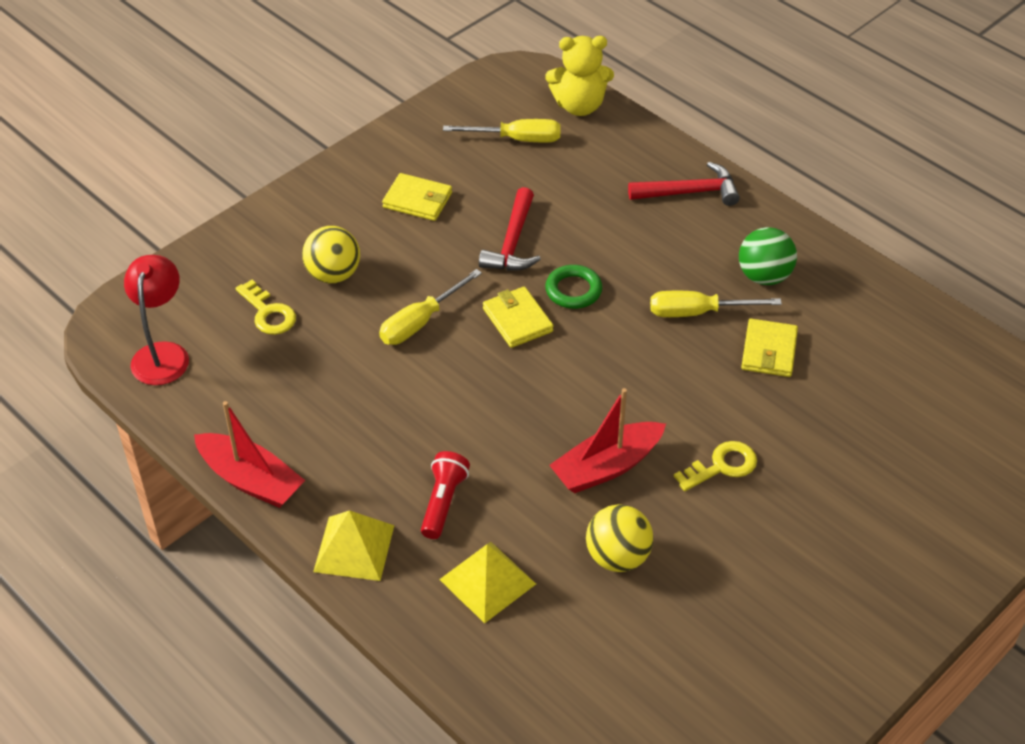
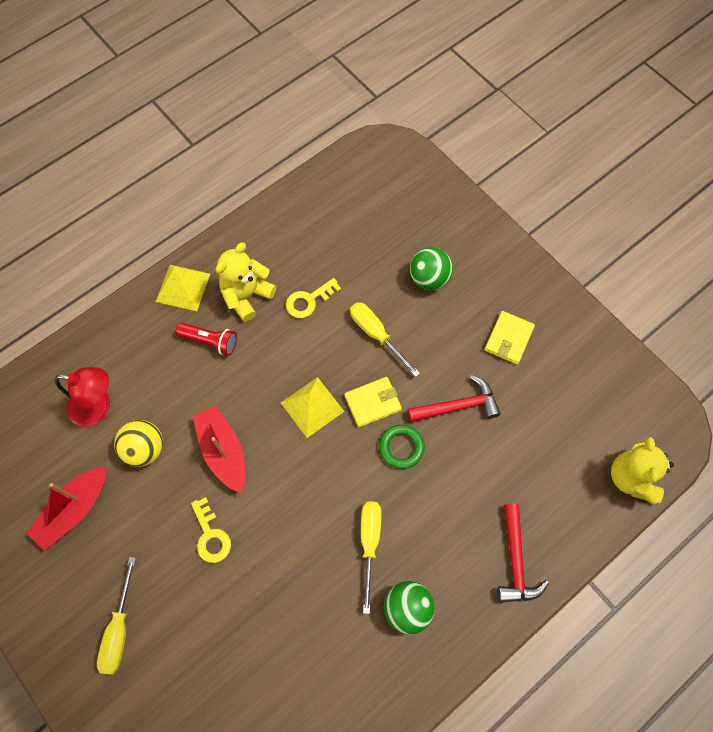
camera: 95 degrees right, 20 degrees up
(162, 354) = (361, 177): red lamp -> red lamp (98, 407)
(251, 480) = (247, 229): red boat -> red boat (74, 510)
(268, 313) = (393, 237): yellow key -> yellow key (309, 300)
(333, 274) = (429, 278): yellow ball -> green ball
(366, 467) = (246, 296): none -> yellow teddy bear
(487, 581) = (142, 364): yellow pyramid -> yellow pyramid (312, 407)
(512, 242) = (458, 406): red hammer -> red hammer turned 150 degrees clockwise
(517, 139) = (584, 420): yellow screwdriver -> yellow screwdriver (119, 629)
(769, 351) = (321, 596): yellow wallet -> none

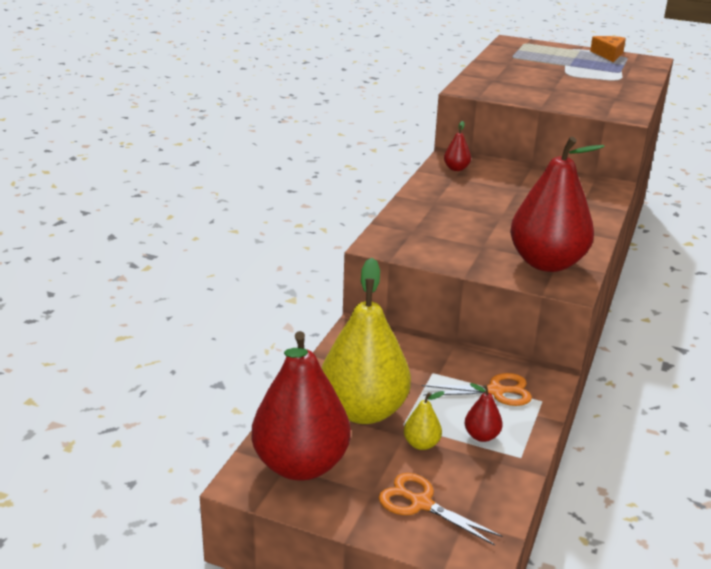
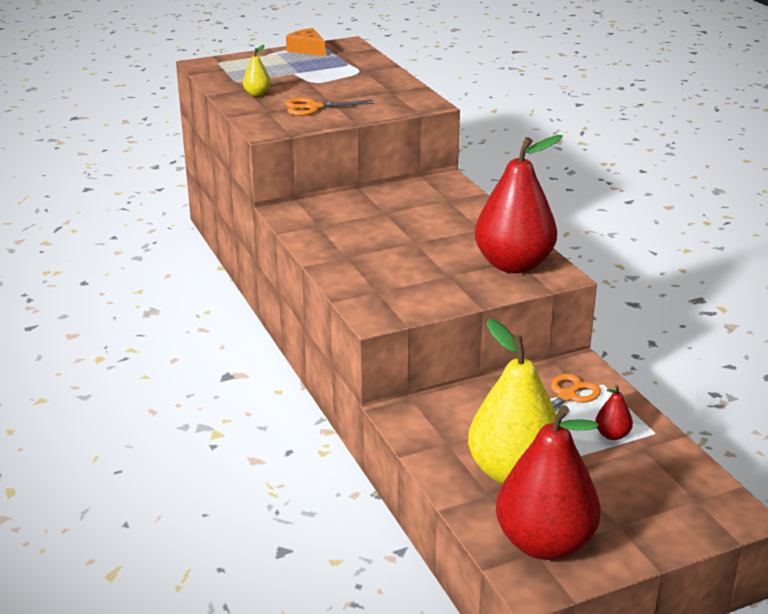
camera: 45 degrees left, 0 degrees up
(421, 444) = (589, 468): yellow pear -> yellow pear (257, 94)
(421, 503) = (658, 509): orange scissors -> orange scissors (313, 107)
(456, 168) = (306, 216): red pear -> none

* [TASK DESCRIPTION]: The answer should be an exact restatement of every entry, with the pictures omitted.

* [RESPONSE TO THIS EXERCISE]:
camera: 95 degrees right, 20 degrees up
(162, 354) = (361, 177): red lamp -> red lamp (98, 407)
(251, 480) = (247, 229): red boat -> red boat (74, 510)
(268, 313) = (393, 237): yellow key -> yellow key (309, 300)
(333, 274) = (429, 278): yellow ball -> green ball
(366, 467) = (246, 296): none -> yellow teddy bear
(487, 581) = (142, 364): yellow pyramid -> yellow pyramid (312, 407)
(512, 242) = (458, 406): red hammer -> red hammer turned 150 degrees clockwise
(517, 139) = (584, 420): yellow screwdriver -> yellow screwdriver (119, 629)
(769, 351) = (321, 596): yellow wallet -> none

camera: 45 degrees left, 0 degrees up
(421, 444) = (589, 468): yellow pear -> yellow pear (257, 94)
(421, 503) = (658, 509): orange scissors -> orange scissors (313, 107)
(456, 168) = (306, 216): red pear -> none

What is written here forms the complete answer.